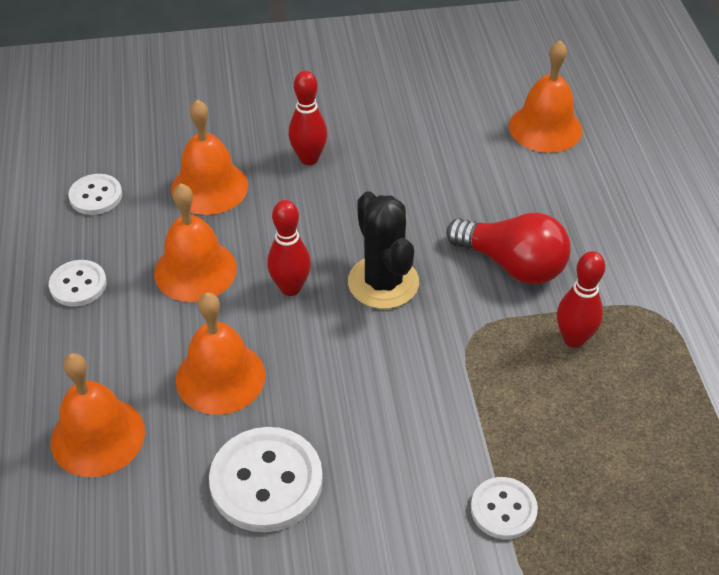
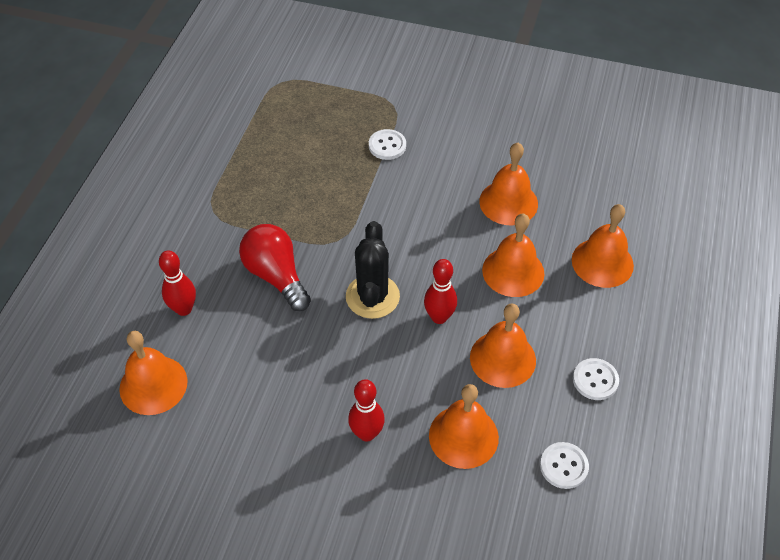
camera: 155 degrees left, 5 degrees up
white button [209,427,323,532] -> orange bell [479,143,538,225]
red bowling pin [557,251,605,348] -> red bowling pin moved to [159,251,196,316]

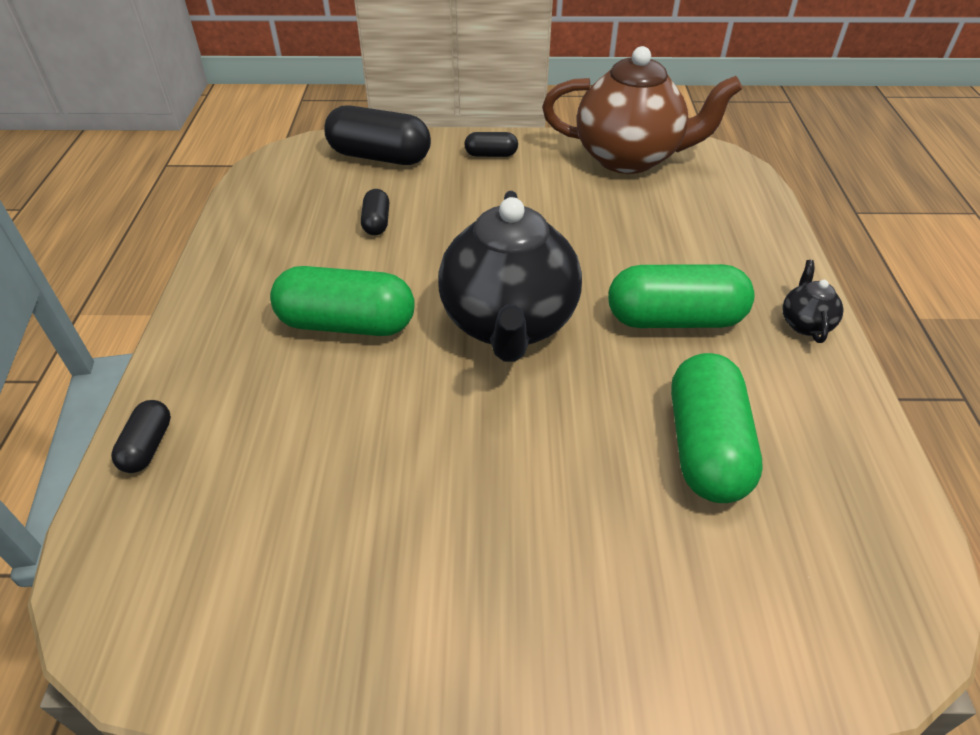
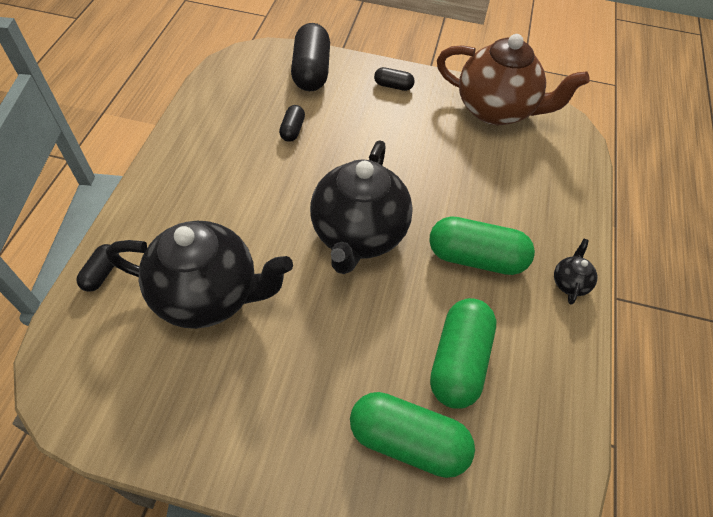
camera: 10 degrees right, 10 degrees up
green capsule [270,266,415,336] -> green capsule moved to [350,392,475,478]
black capsule [324,106,431,165] -> black capsule turned 60 degrees clockwise [291,23,330,91]
none -> black teapot [106,221,293,329]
**********
◆ **THE TASK**
The answer must reproduce every line of the records above exactly, with all pictures left out.

◆ **SOLUTION TO THE EXERCISE**
camera: 155 degrees left, 5 degrees up
white button [209,427,323,532] -> orange bell [479,143,538,225]
red bowling pin [557,251,605,348] -> red bowling pin moved to [159,251,196,316]

camera: 10 degrees right, 10 degrees up
green capsule [270,266,415,336] -> green capsule moved to [350,392,475,478]
black capsule [324,106,431,165] -> black capsule turned 60 degrees clockwise [291,23,330,91]
none -> black teapot [106,221,293,329]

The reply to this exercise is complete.